Every record should be restated exactly, with no images included.
DATA TO EXAMINE section start
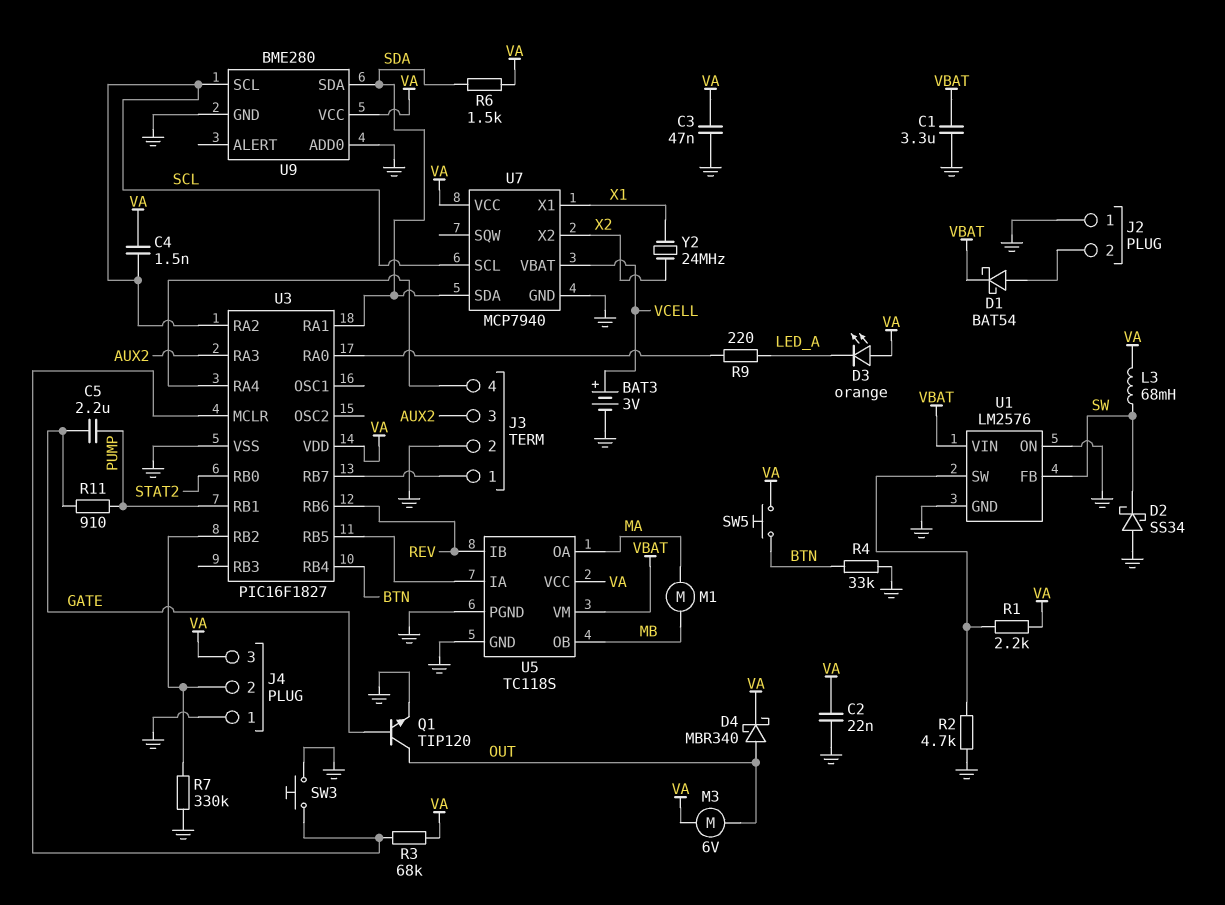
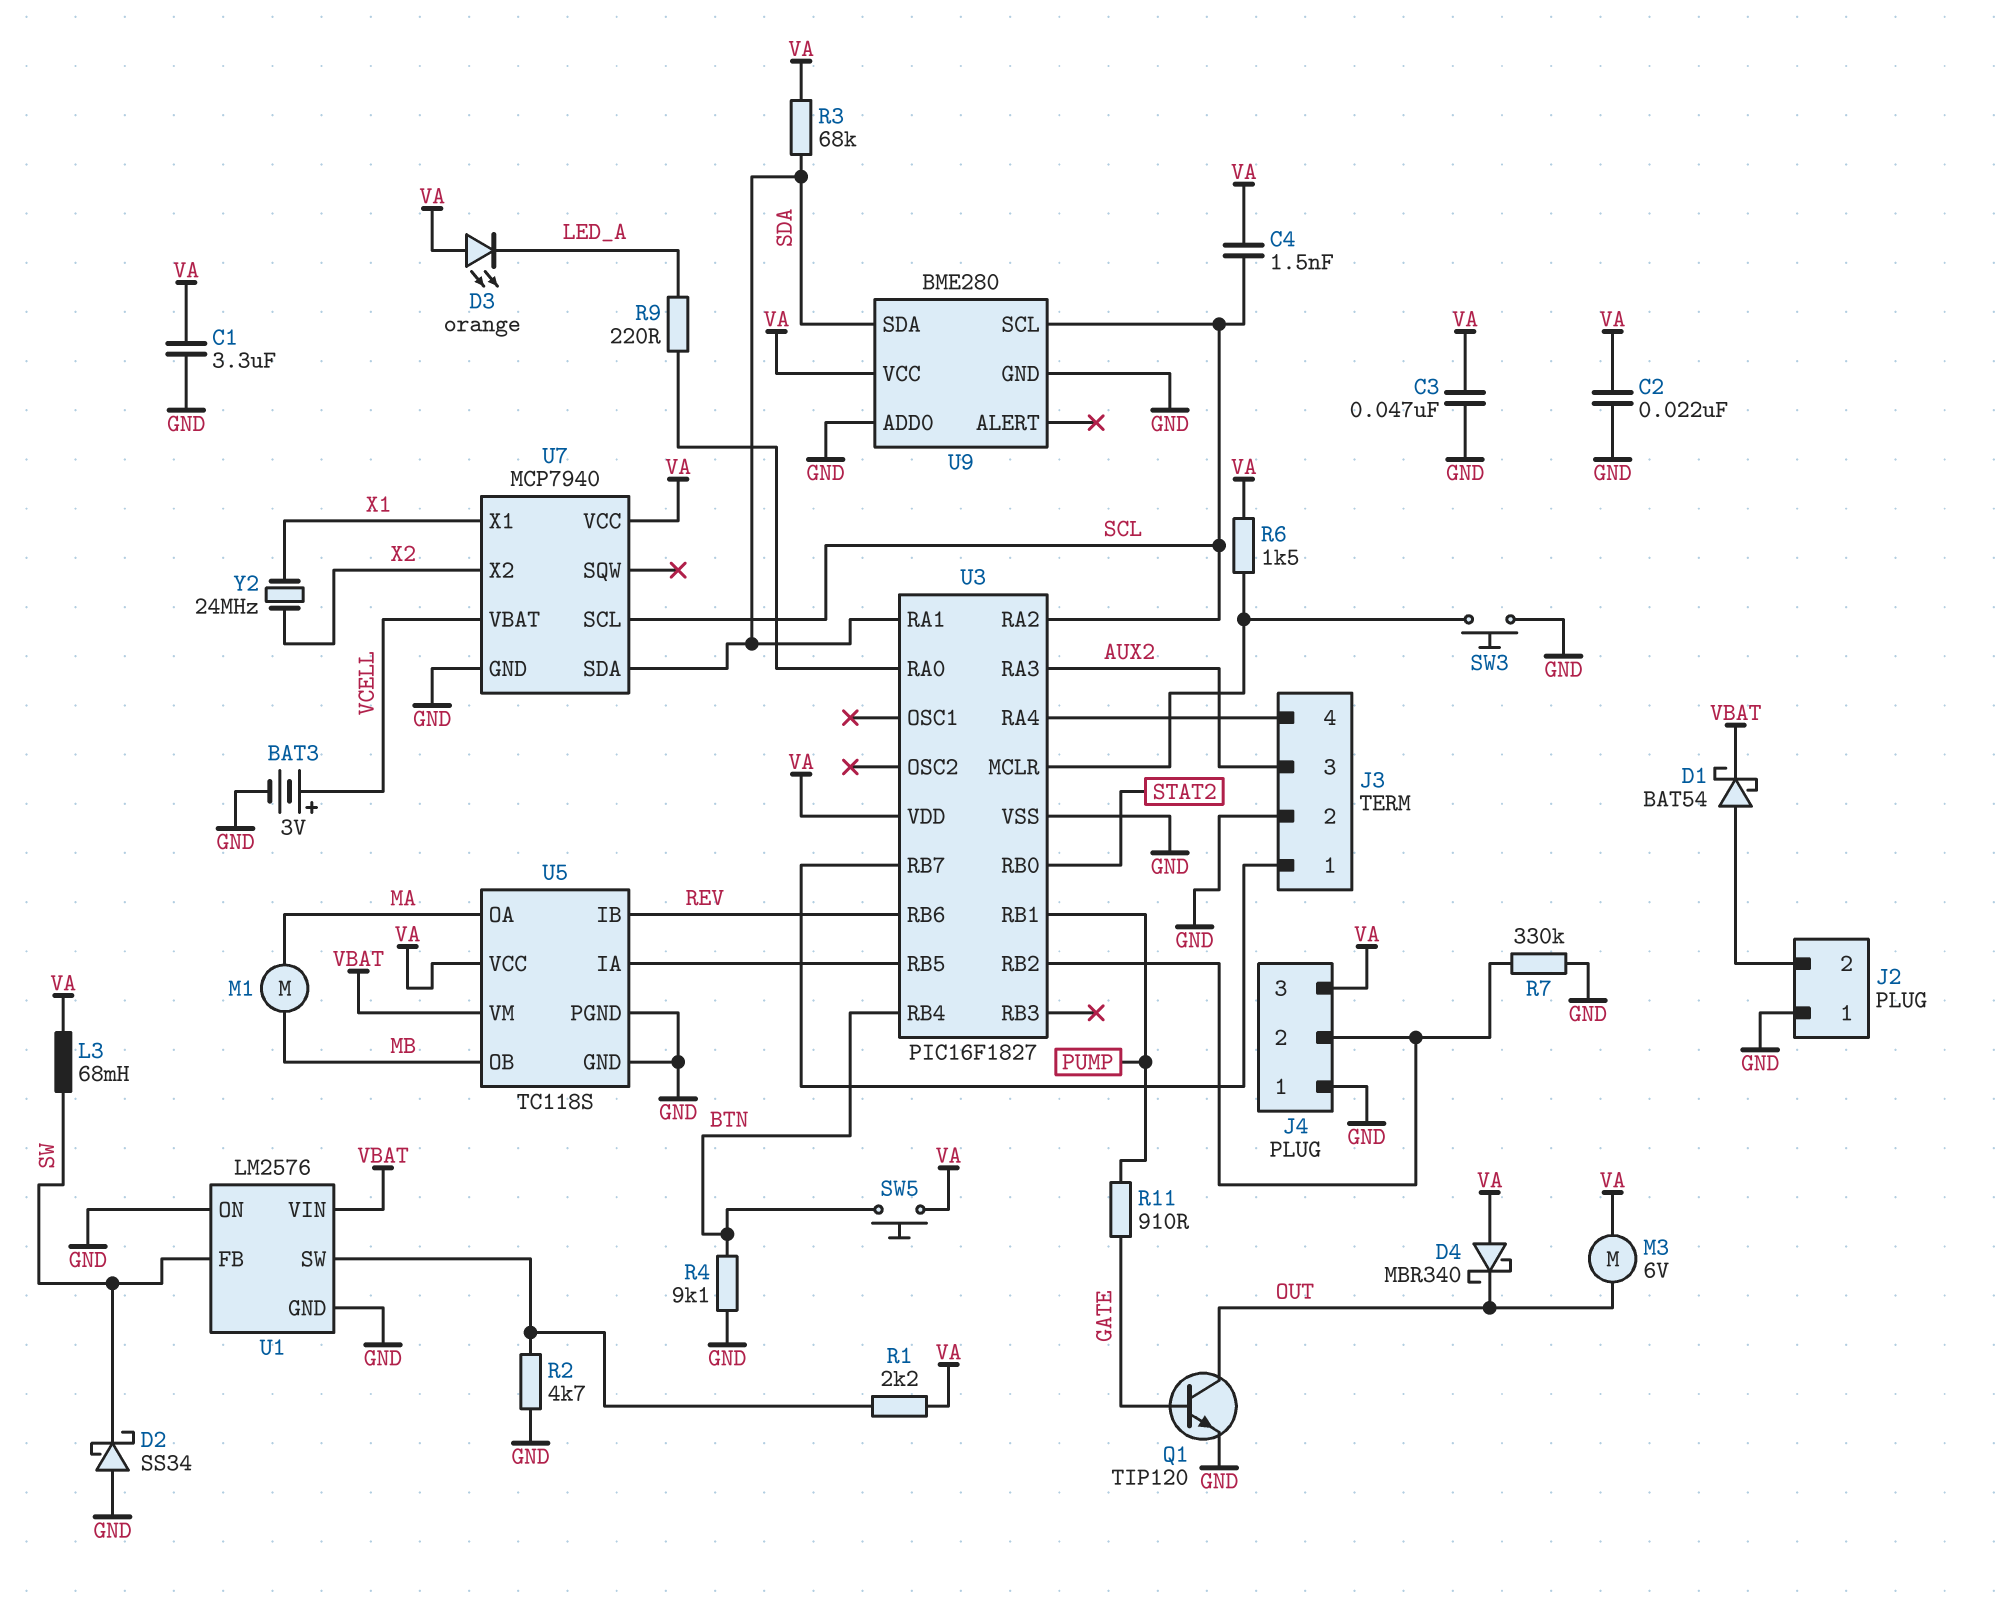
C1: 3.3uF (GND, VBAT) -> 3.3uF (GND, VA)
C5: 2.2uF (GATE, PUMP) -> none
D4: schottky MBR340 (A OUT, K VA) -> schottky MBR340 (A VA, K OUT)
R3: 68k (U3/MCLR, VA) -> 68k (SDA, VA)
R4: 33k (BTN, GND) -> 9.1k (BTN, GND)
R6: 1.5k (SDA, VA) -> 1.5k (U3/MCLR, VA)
DATA TO EXAMINE section end
**ANSWER TO THIS EXERCISE:**
C1: 3.3uF (GND, VBAT) -> 3.3uF (GND, VA)
C5: 2.2uF (GATE, PUMP) -> none
D4: schottky MBR340 (A OUT, K VA) -> schottky MBR340 (A VA, K OUT)
R3: 68k (U3/MCLR, VA) -> 68k (SDA, VA)
R4: 33k (BTN, GND) -> 9.1k (BTN, GND)
R6: 1.5k (SDA, VA) -> 1.5k (U3/MCLR, VA)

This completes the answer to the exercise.